Task description:
Start at the top of the records and, please, print each line exactly through the line that contains "(916, 524) = (124, 406): turquoise", leaving out all pictures.

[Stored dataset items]
━━━━━━━━━━━━━━━━

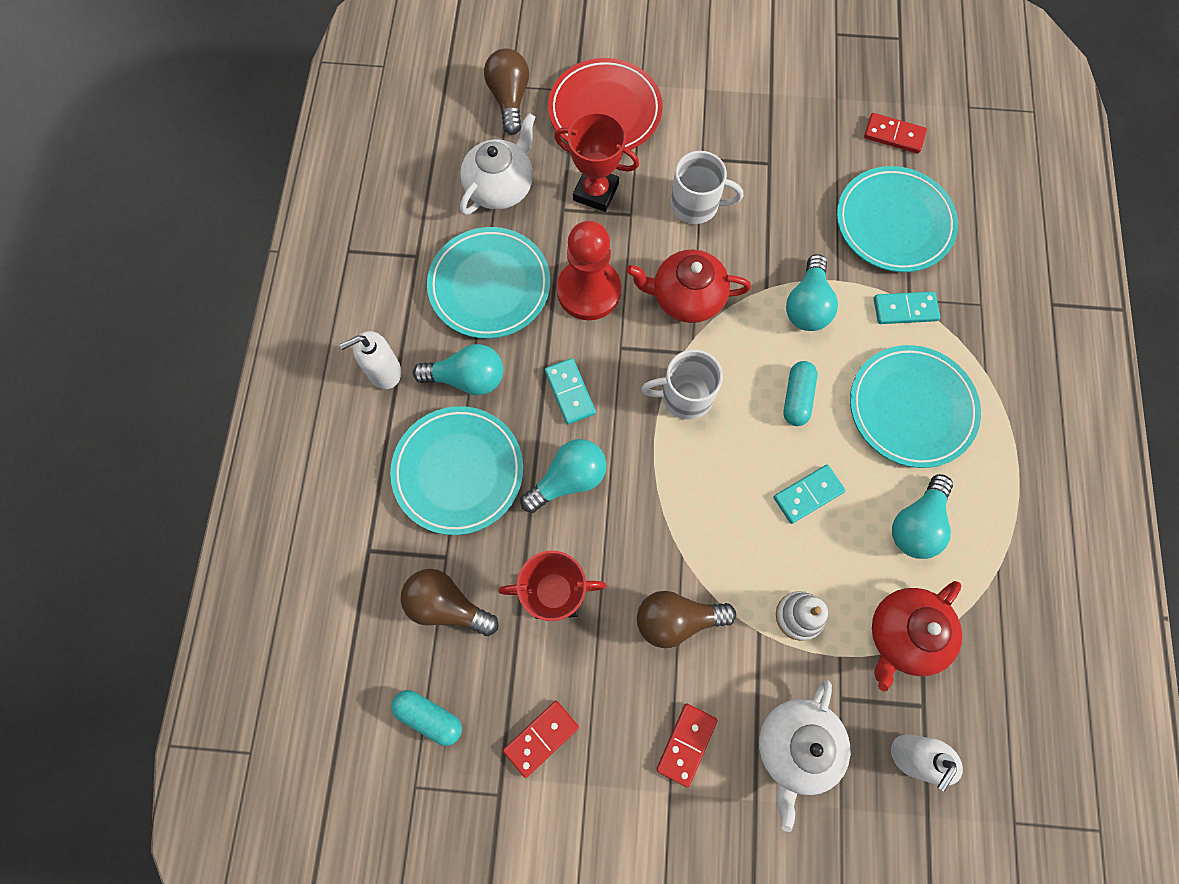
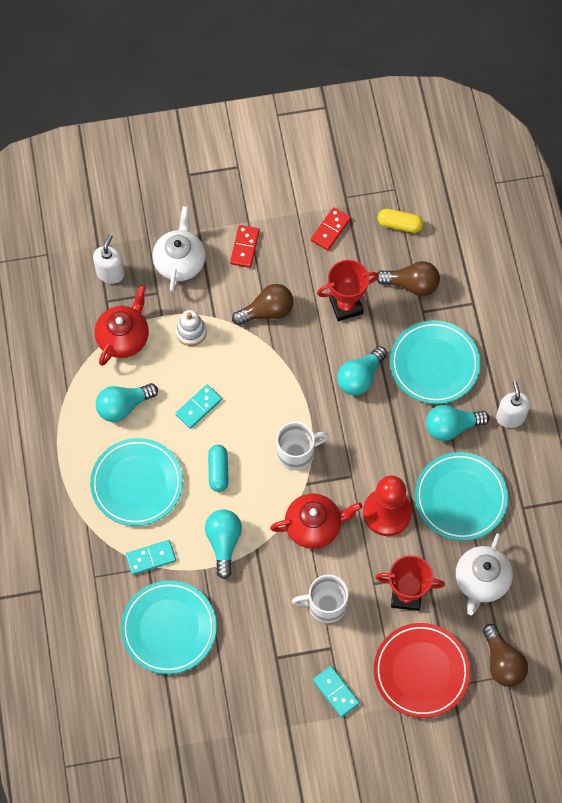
camera: 165 degrees right, 5 degrees down
(384, 372) = (510, 417): white soap dispenser -> white soap dispenser turned 60 degrees counterclockwise
(429, 717) = (399, 224): turquoise capsule -> yellow capsule
(570, 392) = (377, 435): turquoise domino -> turquoise domino (336, 692)
(894, 135) = (179, 711): red domino -> none
(916, 524) = (124, 406): turquoise light bulb -> turquoise light bulb turned 135 degrees counterclockwise

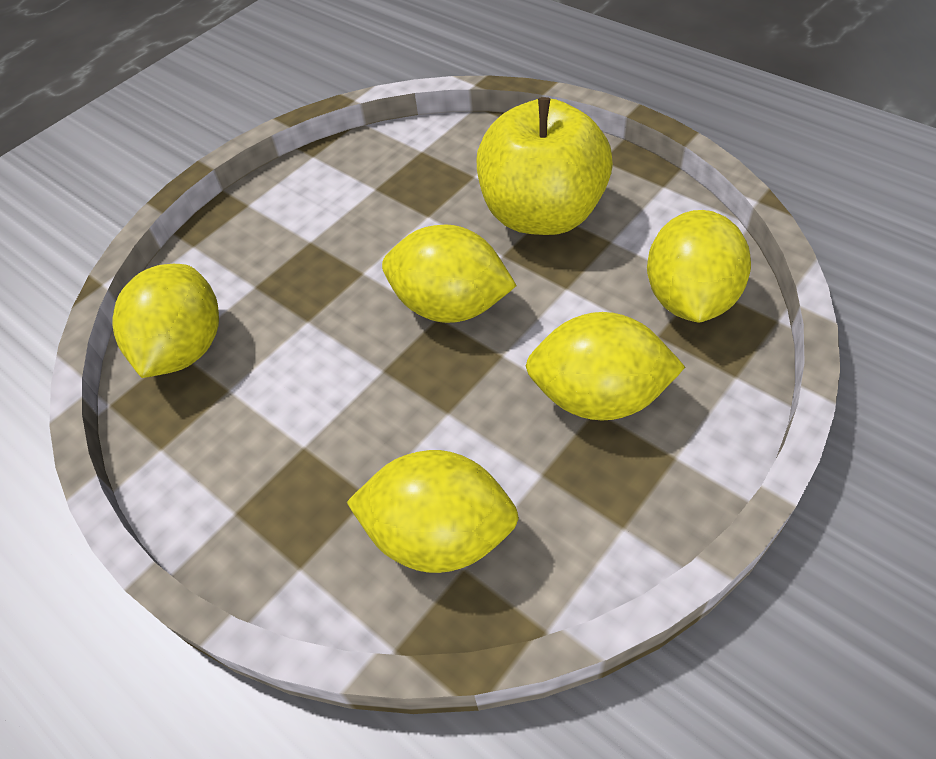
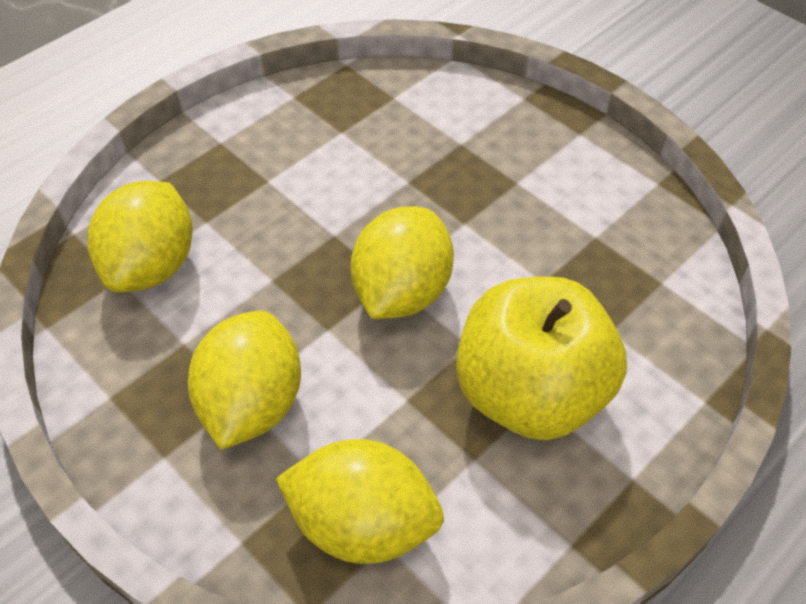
camera: 90 degrees right, 0 degrees up
(185, 348) = (393, 102): yellow lemon -> none

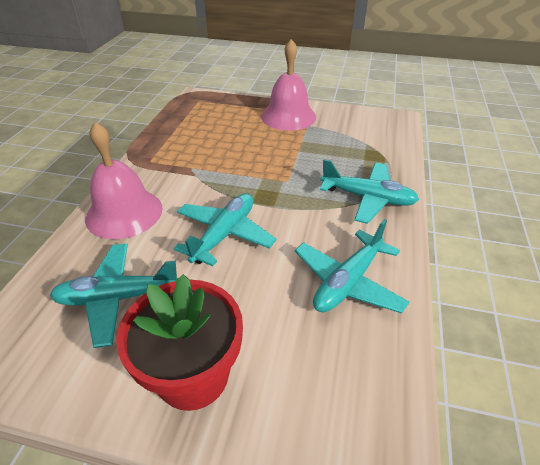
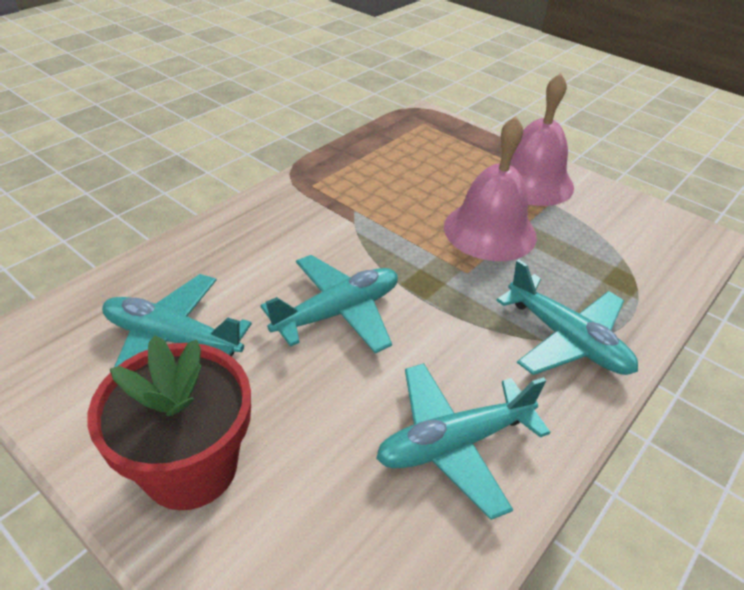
camera: 25 degrees right, 0 degrees up
(124, 213) = (242, 240): pink bell -> pink bell (490, 231)

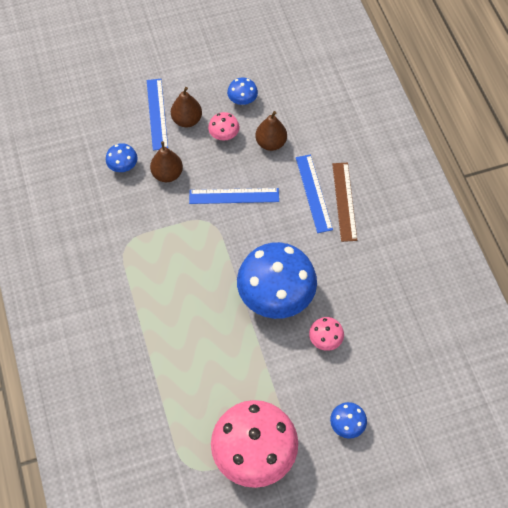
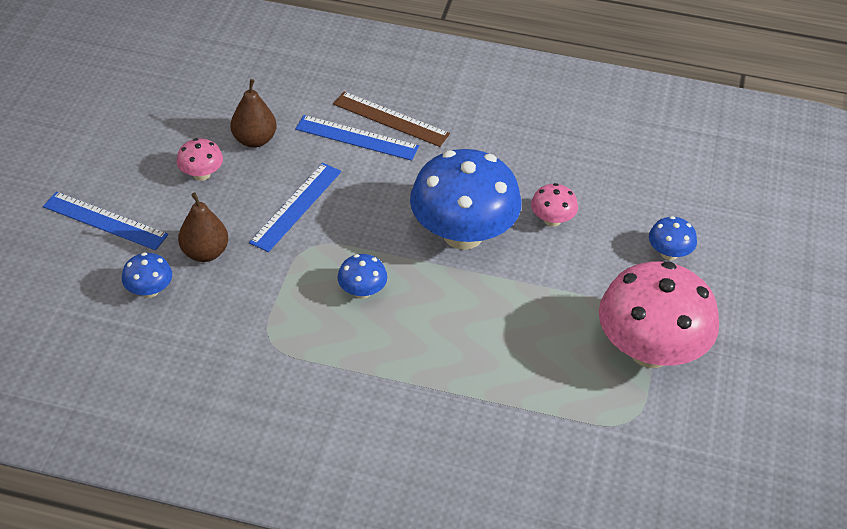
camera: 60 degrees left, 15 degrees down
(187, 120) = (144, 197): brown pear -> none
(242, 100) = (169, 135): blue mushroom -> blue mushroom (362, 291)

━━━━━━━━━━━━━━━━

Task solution:
camera: 165 degrees right, 5 degrees down
(384, 372) = (510, 417): white soap dispenser -> white soap dispenser turned 60 degrees counterclockwise
(429, 717) = (399, 224): turquoise capsule -> yellow capsule
(570, 392) = (377, 435): turquoise domino -> turquoise domino (336, 692)
(894, 135) = (179, 711): red domino -> none
(916, 524) = (124, 406): turquoise light bulb -> turquoise light bulb turned 135 degrees counterclockwise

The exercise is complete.